*** Dataset records Section Begins ***

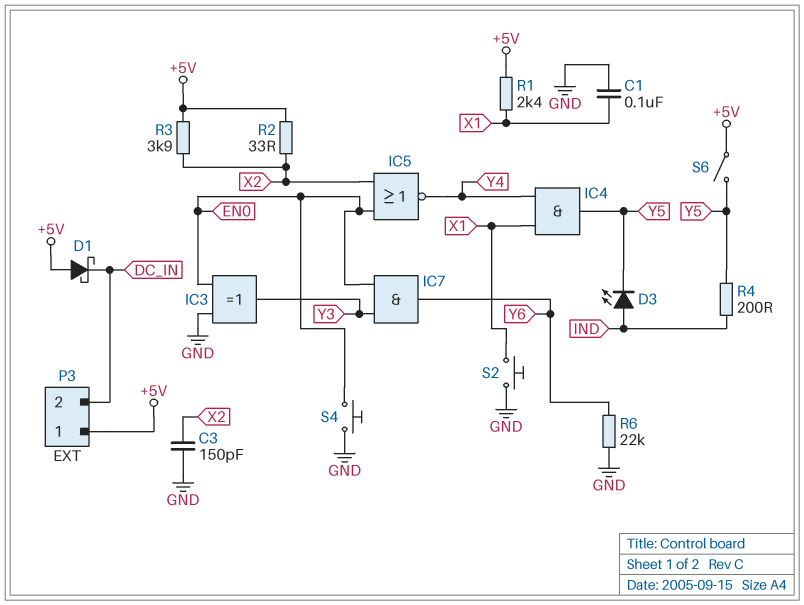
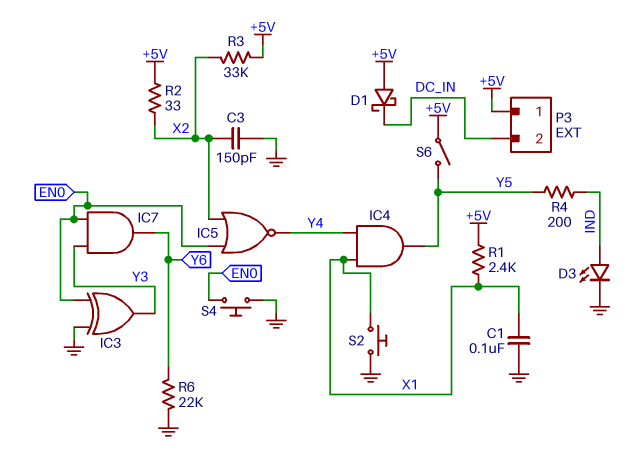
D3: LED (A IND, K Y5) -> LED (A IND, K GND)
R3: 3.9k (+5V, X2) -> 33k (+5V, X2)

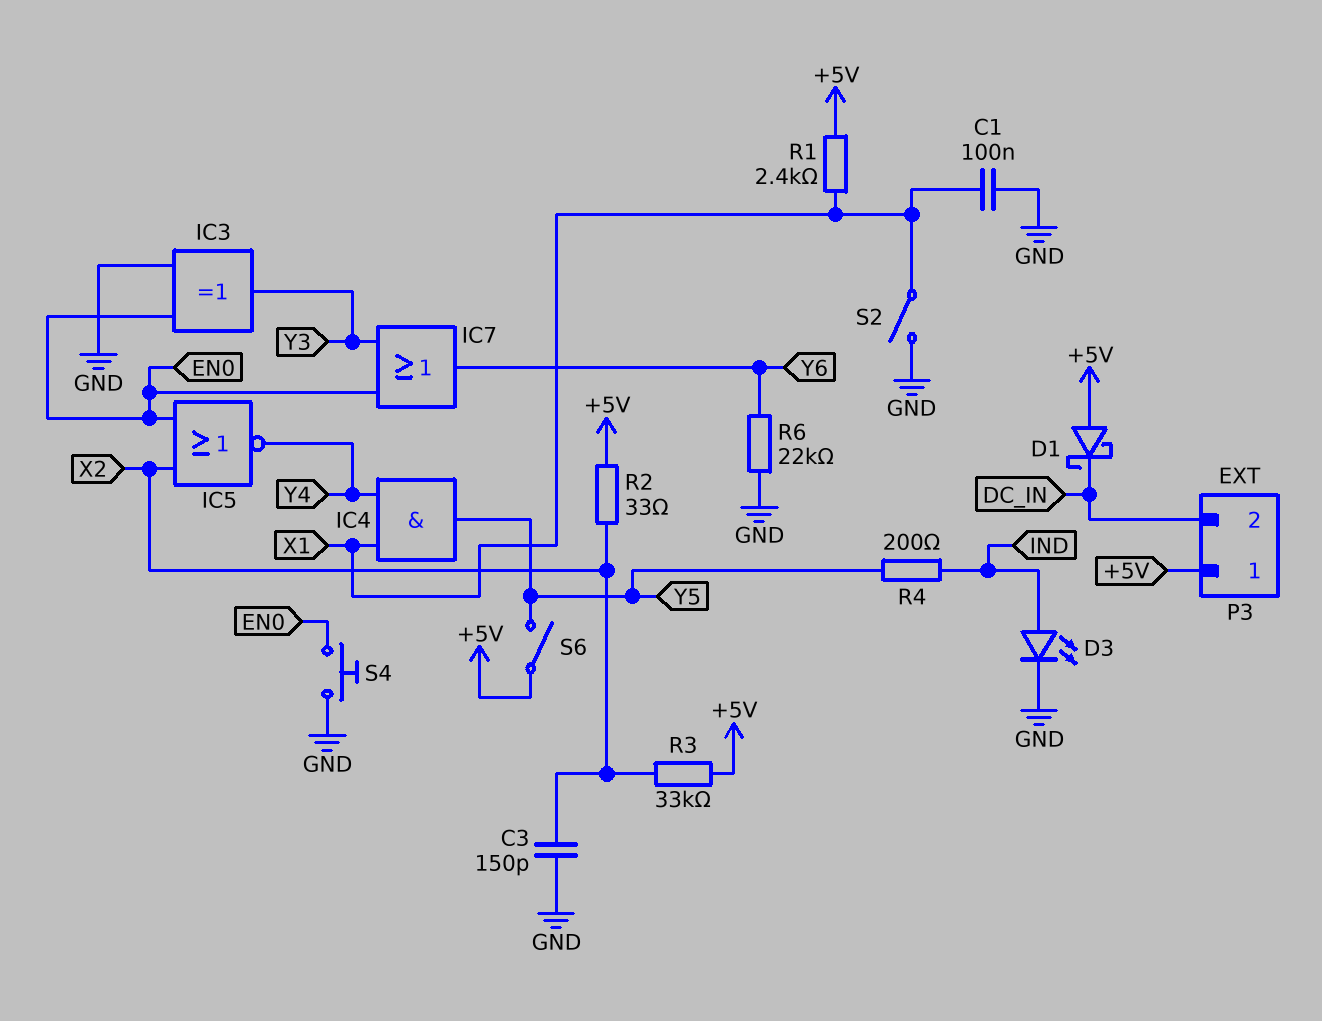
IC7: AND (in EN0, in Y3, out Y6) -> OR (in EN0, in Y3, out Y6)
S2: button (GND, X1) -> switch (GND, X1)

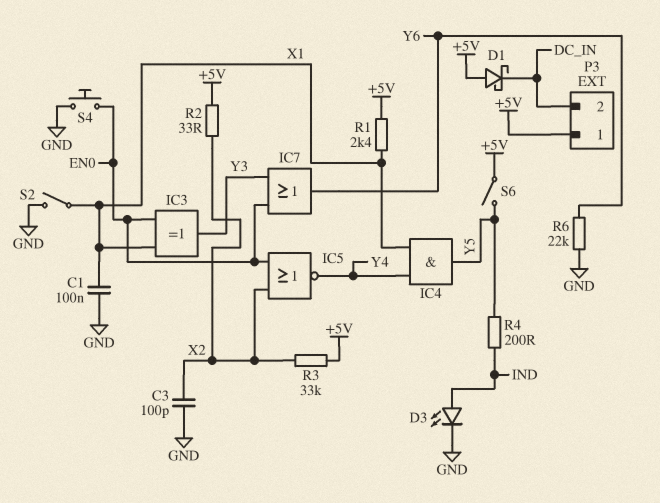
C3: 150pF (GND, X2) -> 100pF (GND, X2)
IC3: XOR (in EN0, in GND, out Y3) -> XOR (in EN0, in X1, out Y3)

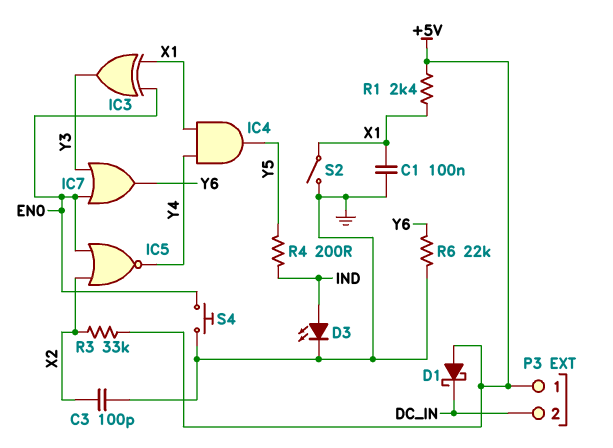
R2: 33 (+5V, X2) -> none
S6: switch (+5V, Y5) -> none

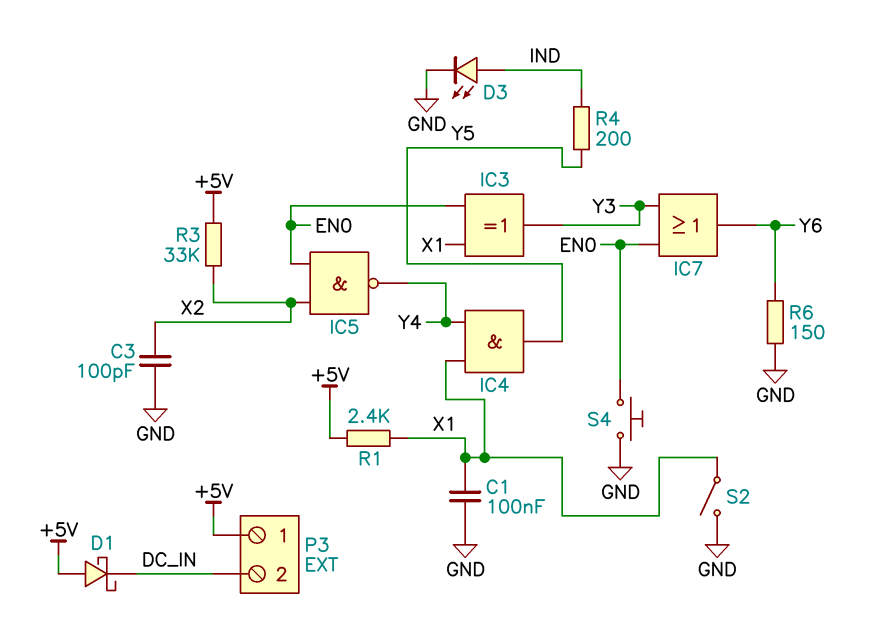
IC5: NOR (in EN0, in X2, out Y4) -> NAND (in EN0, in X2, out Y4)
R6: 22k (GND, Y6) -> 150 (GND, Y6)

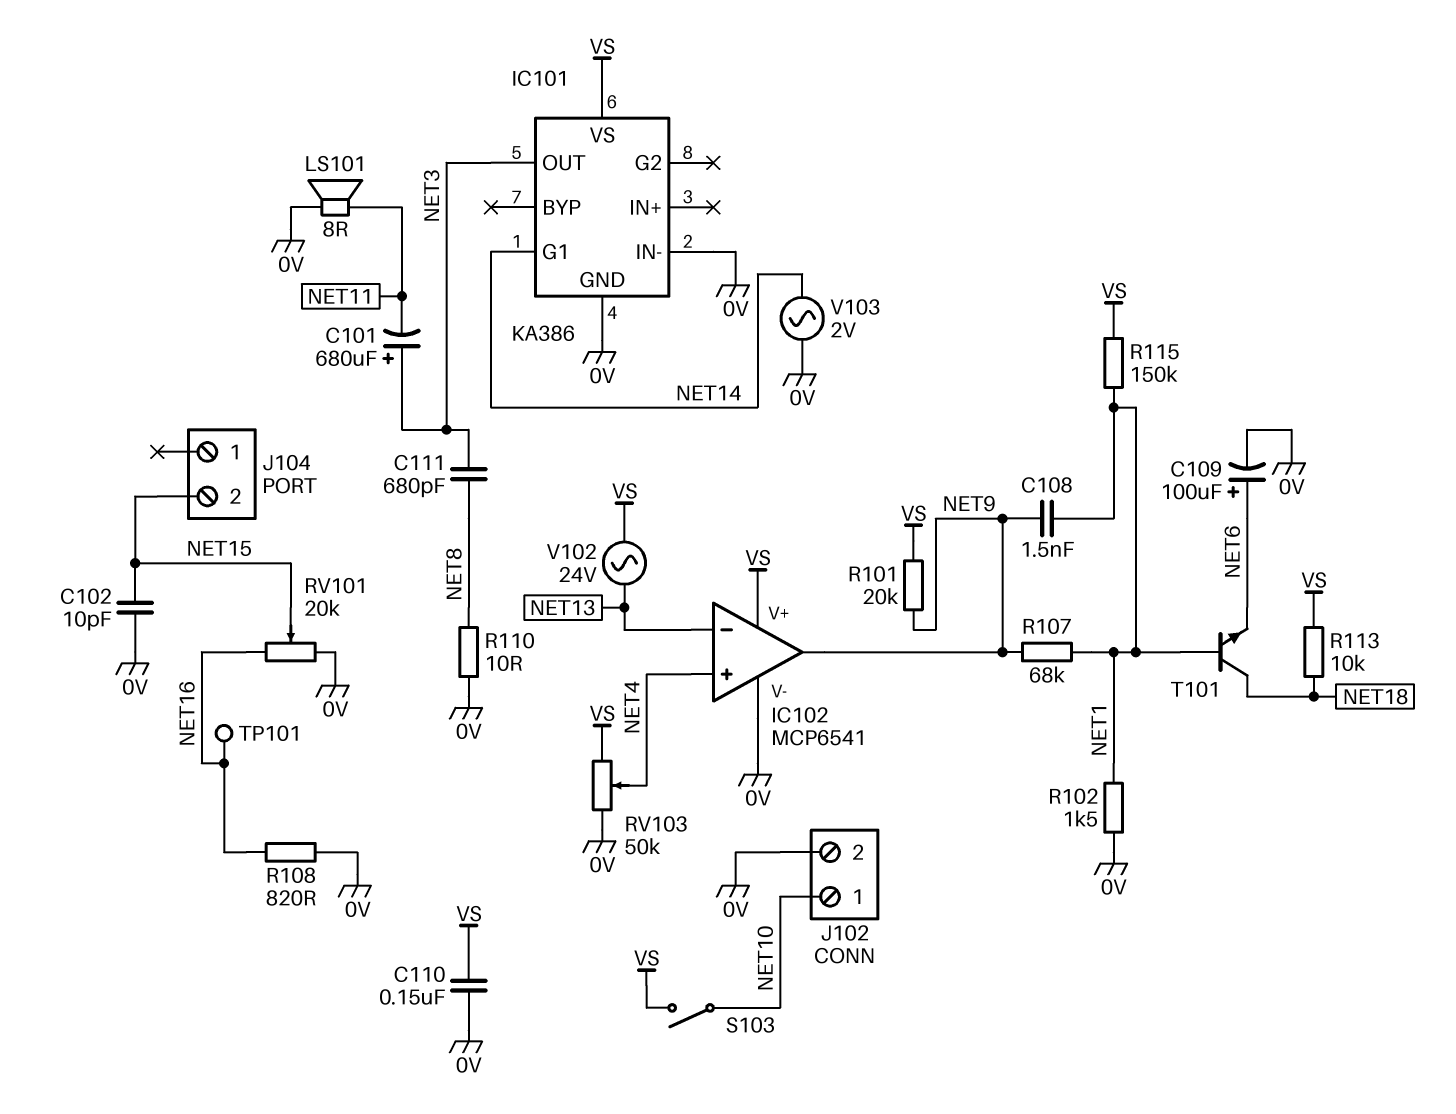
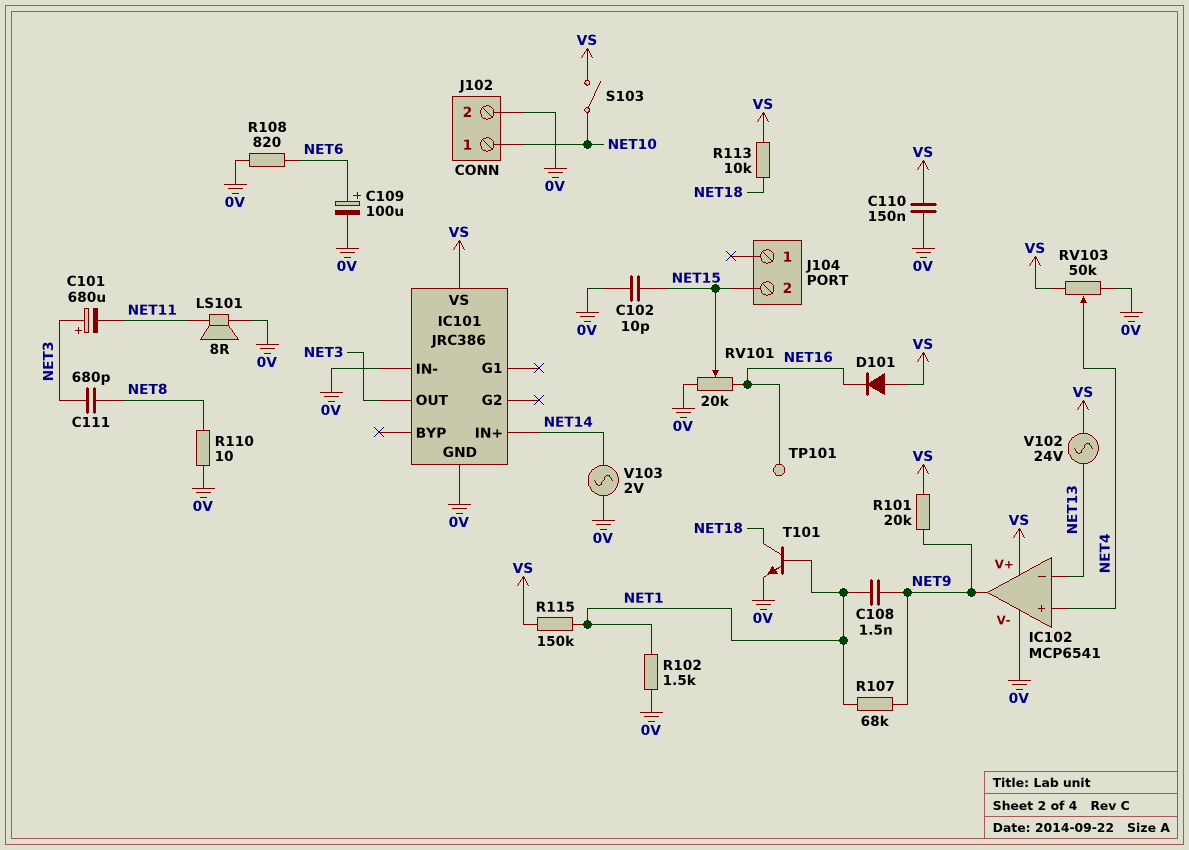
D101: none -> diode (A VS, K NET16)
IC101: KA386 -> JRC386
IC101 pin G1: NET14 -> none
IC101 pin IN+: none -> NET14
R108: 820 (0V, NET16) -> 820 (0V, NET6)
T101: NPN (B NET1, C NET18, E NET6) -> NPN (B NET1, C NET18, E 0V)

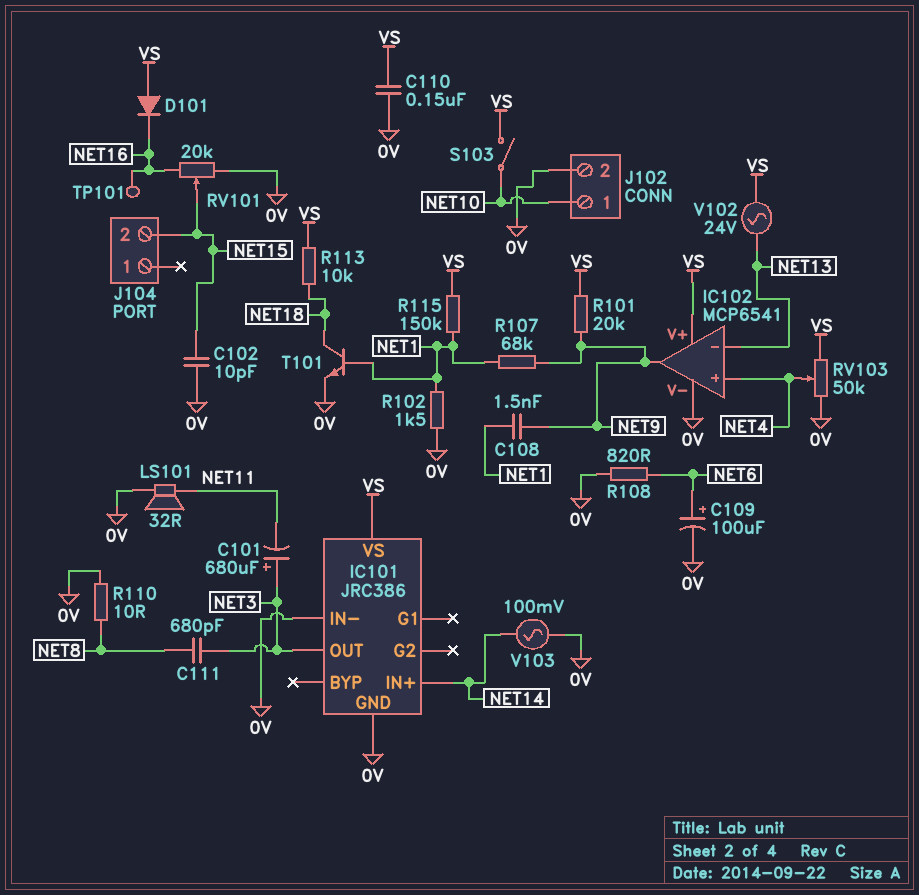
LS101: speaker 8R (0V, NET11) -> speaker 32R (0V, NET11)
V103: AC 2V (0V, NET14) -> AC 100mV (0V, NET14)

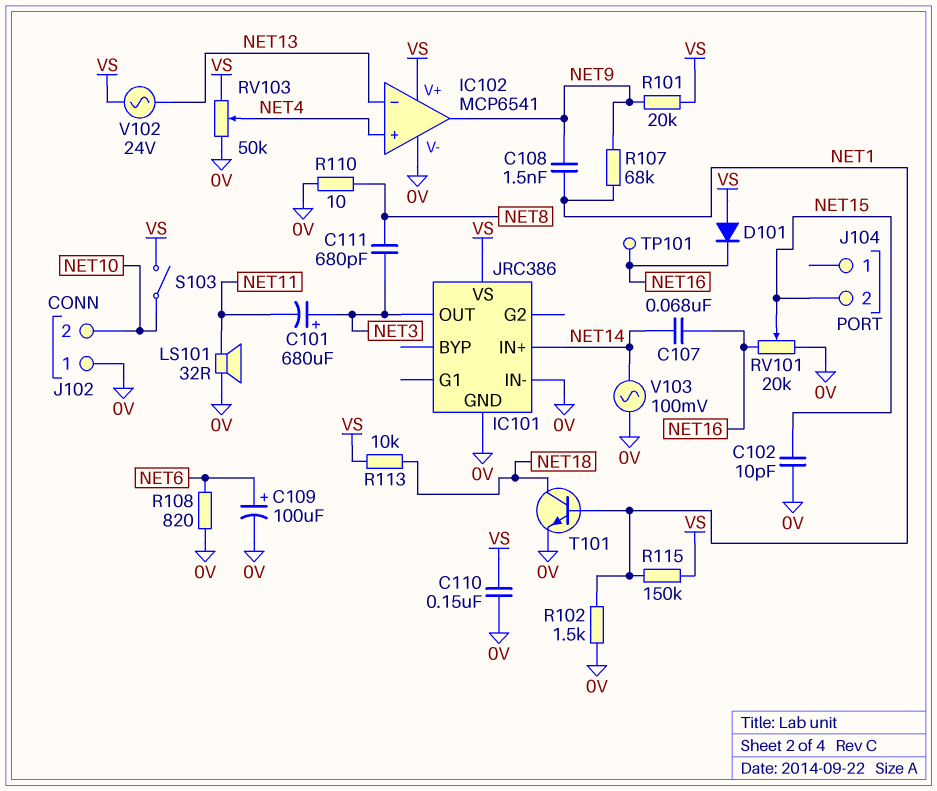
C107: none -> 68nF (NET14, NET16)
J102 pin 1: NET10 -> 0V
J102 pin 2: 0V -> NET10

*** Dataset records Section Ends ***

Assignment
Write out the records in full and exactly, omitting the pictures they hold.

Solution to the exercise
D3: LED (A IND, K Y5) -> LED (A IND, K GND)
R3: 3.9k (+5V, X2) -> 33k (+5V, X2)

IC7: AND (in EN0, in Y3, out Y6) -> OR (in EN0, in Y3, out Y6)
S2: button (GND, X1) -> switch (GND, X1)

C3: 150pF (GND, X2) -> 100pF (GND, X2)
IC3: XOR (in EN0, in GND, out Y3) -> XOR (in EN0, in X1, out Y3)

R2: 33 (+5V, X2) -> none
S6: switch (+5V, Y5) -> none

IC5: NOR (in EN0, in X2, out Y4) -> NAND (in EN0, in X2, out Y4)
R6: 22k (GND, Y6) -> 150 (GND, Y6)

D101: none -> diode (A VS, K NET16)
IC101: KA386 -> JRC386
IC101 pin G1: NET14 -> none
IC101 pin IN+: none -> NET14
R108: 820 (0V, NET16) -> 820 (0V, NET6)
T101: NPN (B NET1, C NET18, E NET6) -> NPN (B NET1, C NET18, E 0V)

LS101: speaker 8R (0V, NET11) -> speaker 32R (0V, NET11)
V103: AC 2V (0V, NET14) -> AC 100mV (0V, NET14)

C107: none -> 68nF (NET14, NET16)
J102 pin 1: NET10 -> 0V
J102 pin 2: 0V -> NET10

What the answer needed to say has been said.